▶ **WHAT IS NEEDED**
All of the lines below are to be transcribed faithfully, with pictures excluded from the copy.

Data items
━━━━━━━━━━

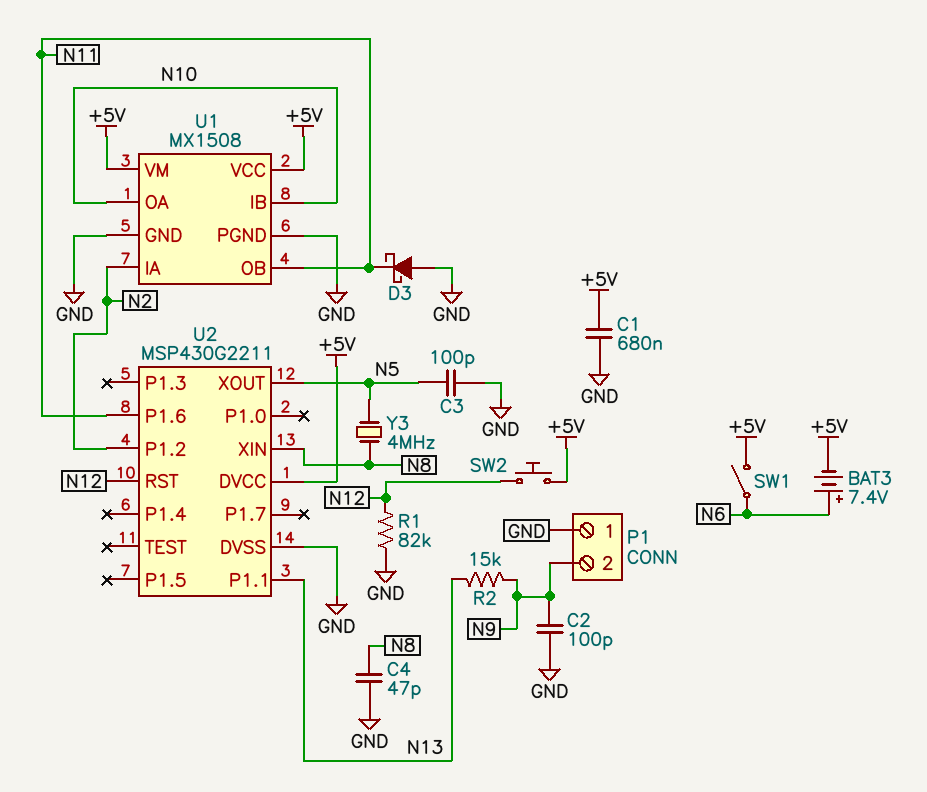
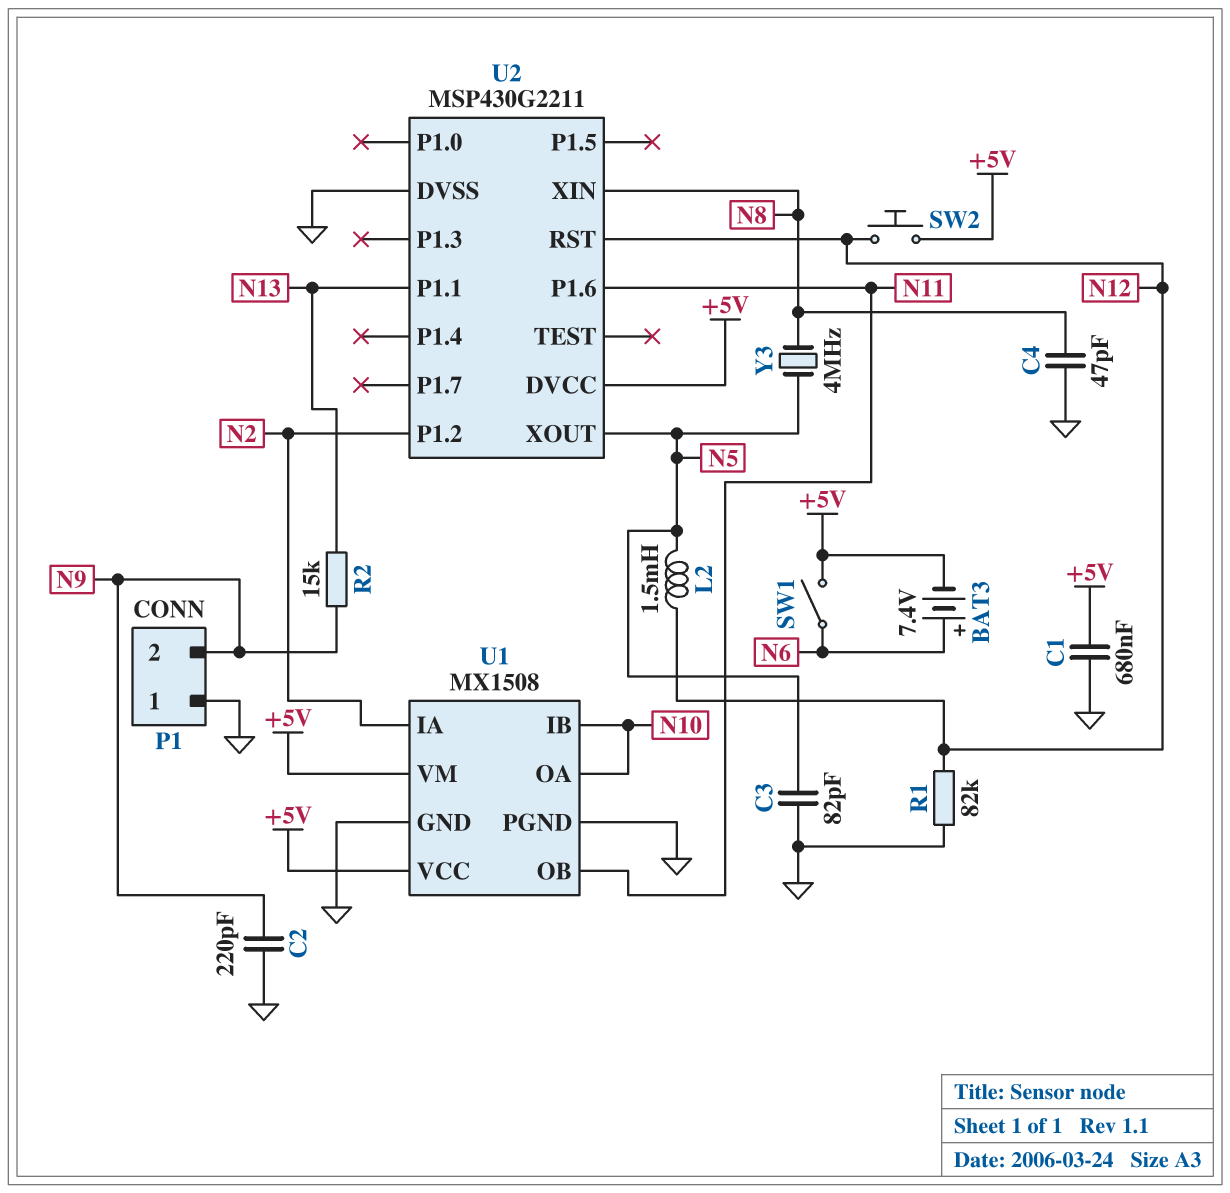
C2: 100pF (GND, N9) -> 220pF (GND, N9)
C3: 100pF (GND, N5) -> 82pF (GND, N5)
D3: schottky (A GND, K N11) -> none
L2: none -> 1.5mH (N5, N12)

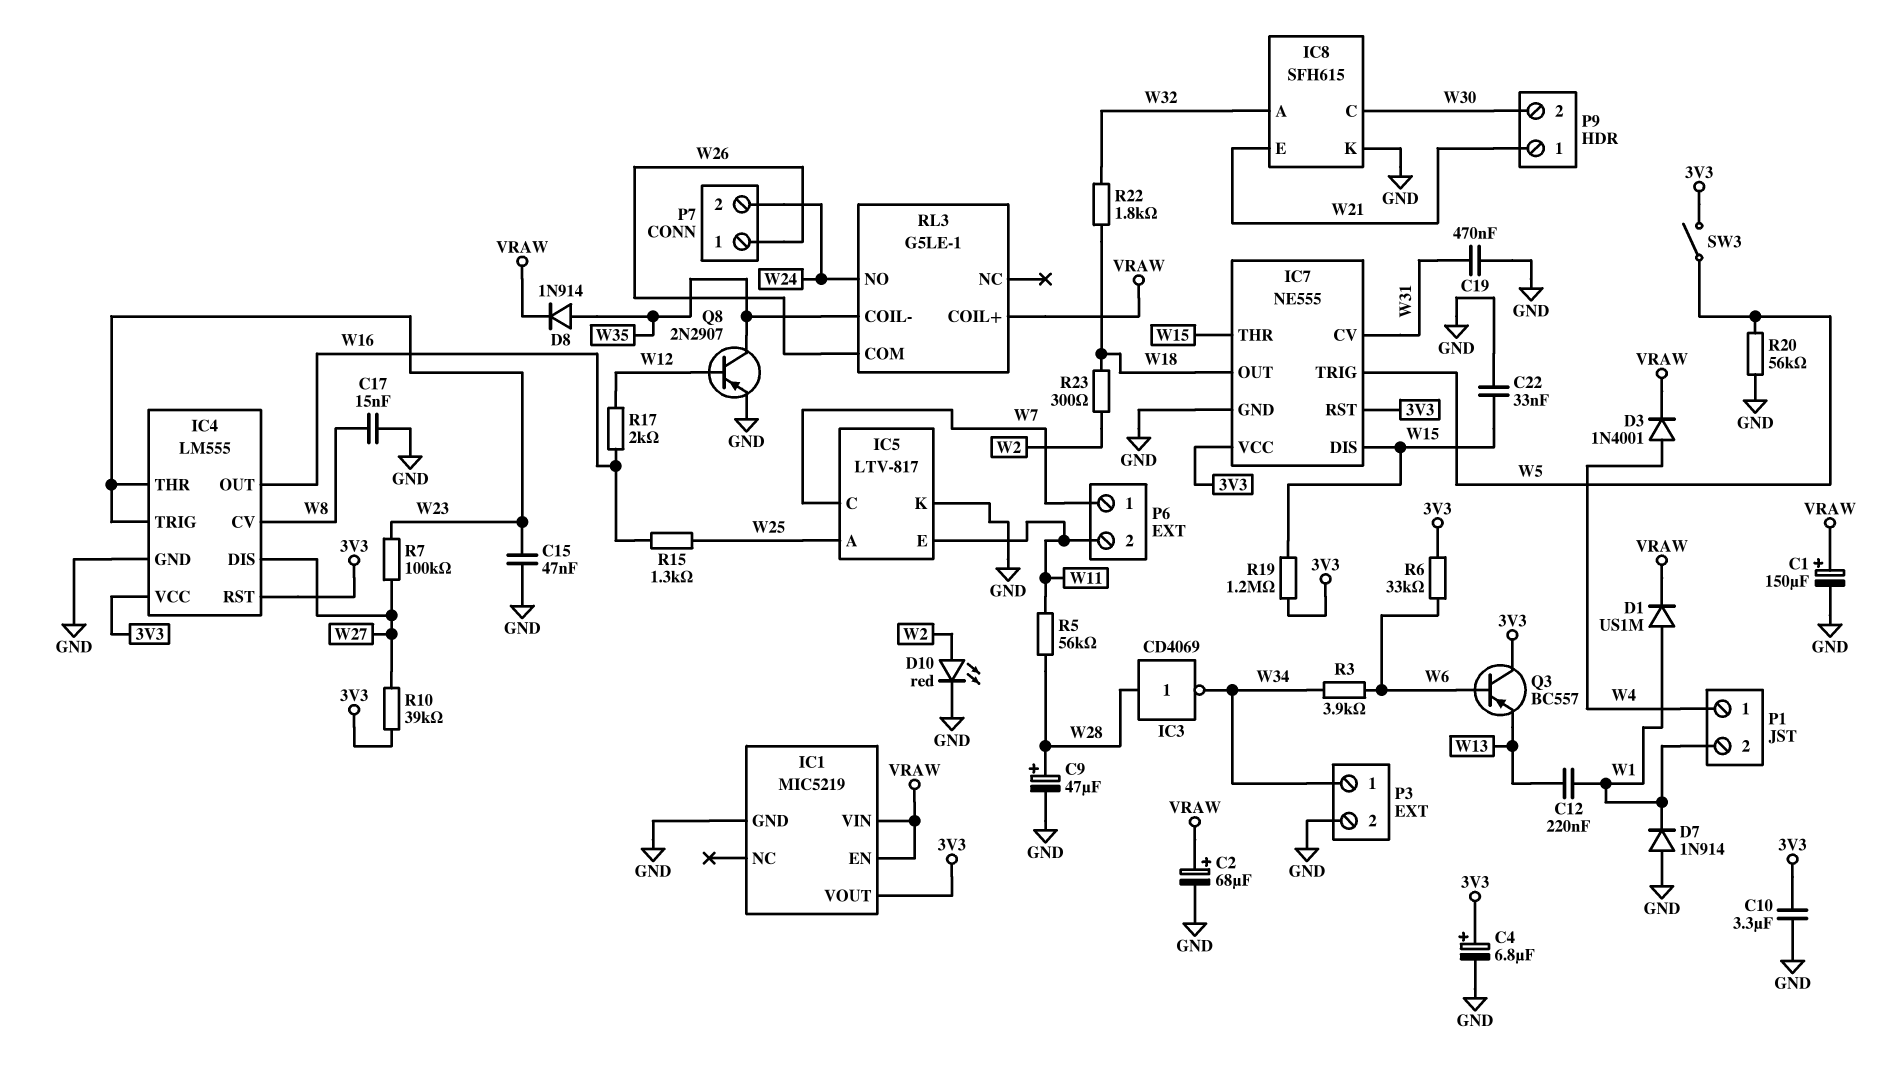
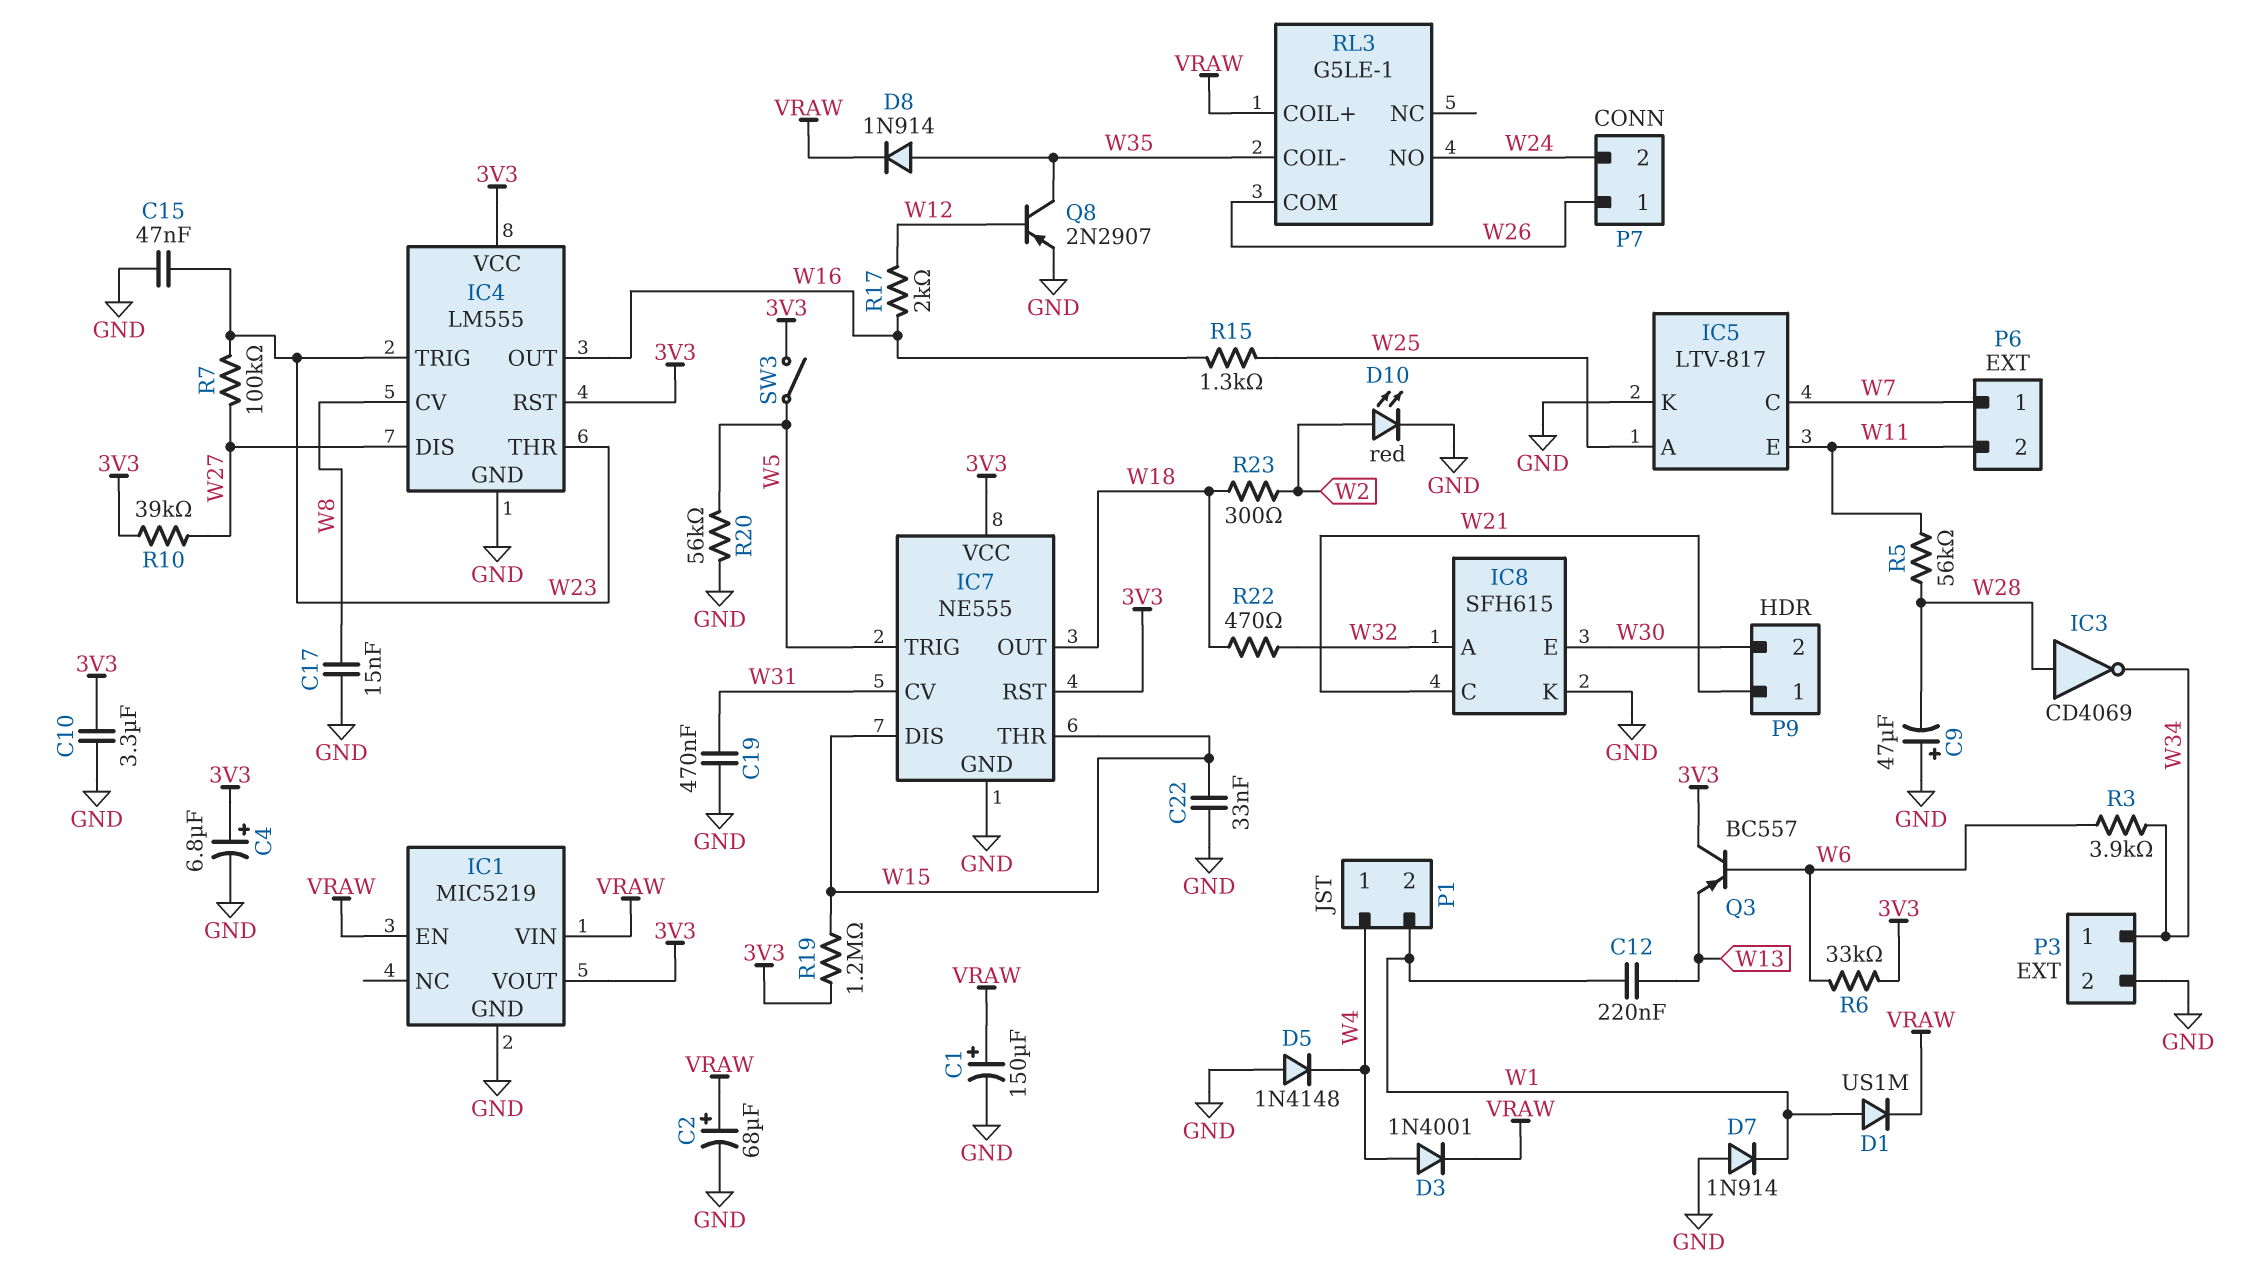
C9: 47uF (plus W28, minus GND) -> 47uF (plus GND, minus W28)
D5: none -> diode 1N4148 (A GND, K W4)
IC8 pin C: W30 -> W21
IC8 pin E: W21 -> W30
R22: 1.8k (W18, W32) -> 470 (W18, W32)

━━━━━━━━━━

▶ **ANSWER SECTION**
C2: 100pF (GND, N9) -> 220pF (GND, N9)
C3: 100pF (GND, N5) -> 82pF (GND, N5)
D3: schottky (A GND, K N11) -> none
L2: none -> 1.5mH (N5, N12)

C9: 47uF (plus W28, minus GND) -> 47uF (plus GND, minus W28)
D5: none -> diode 1N4148 (A GND, K W4)
IC8 pin C: W30 -> W21
IC8 pin E: W21 -> W30
R22: 1.8k (W18, W32) -> 470 (W18, W32)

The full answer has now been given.